## [TASK STATEMENT]
Using the listing below, report each line holding the string "moved".

## [DATA SECTION]
========================

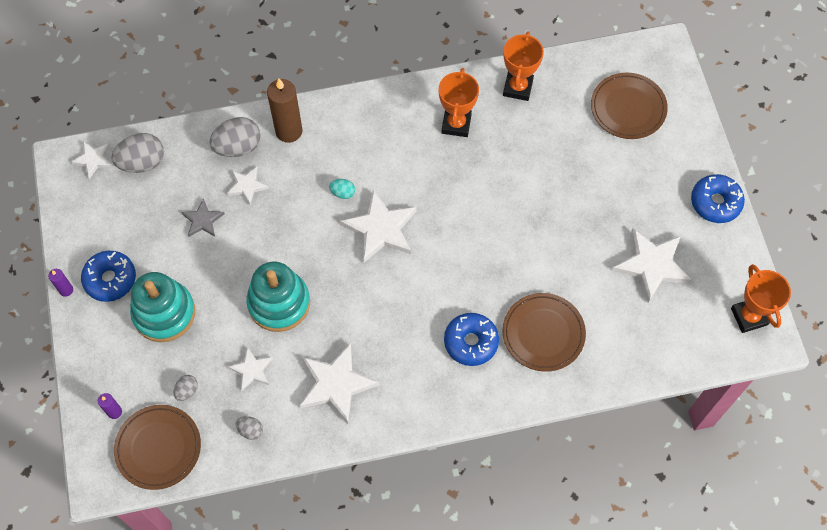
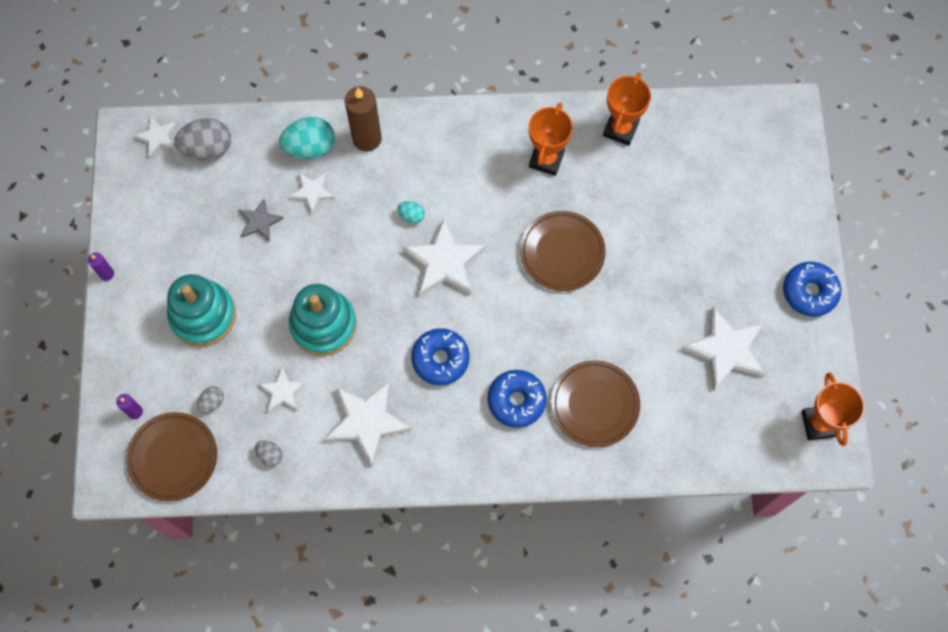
camera: 10 degrees right, 5 degrees up
blue donut [81,251,136,302] -> blue donut moved to [411,328,469,385]
grey egg [209,117,260,157] -> turquoise egg [279,117,335,159]
brown plate [591,73,668,139] -> brown plate moved to [520,211,606,291]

========================

## [EXERCISE ANSWER]
blue donut [81,251,136,302] -> blue donut moved to [411,328,469,385]
brown plate [591,73,668,139] -> brown plate moved to [520,211,606,291]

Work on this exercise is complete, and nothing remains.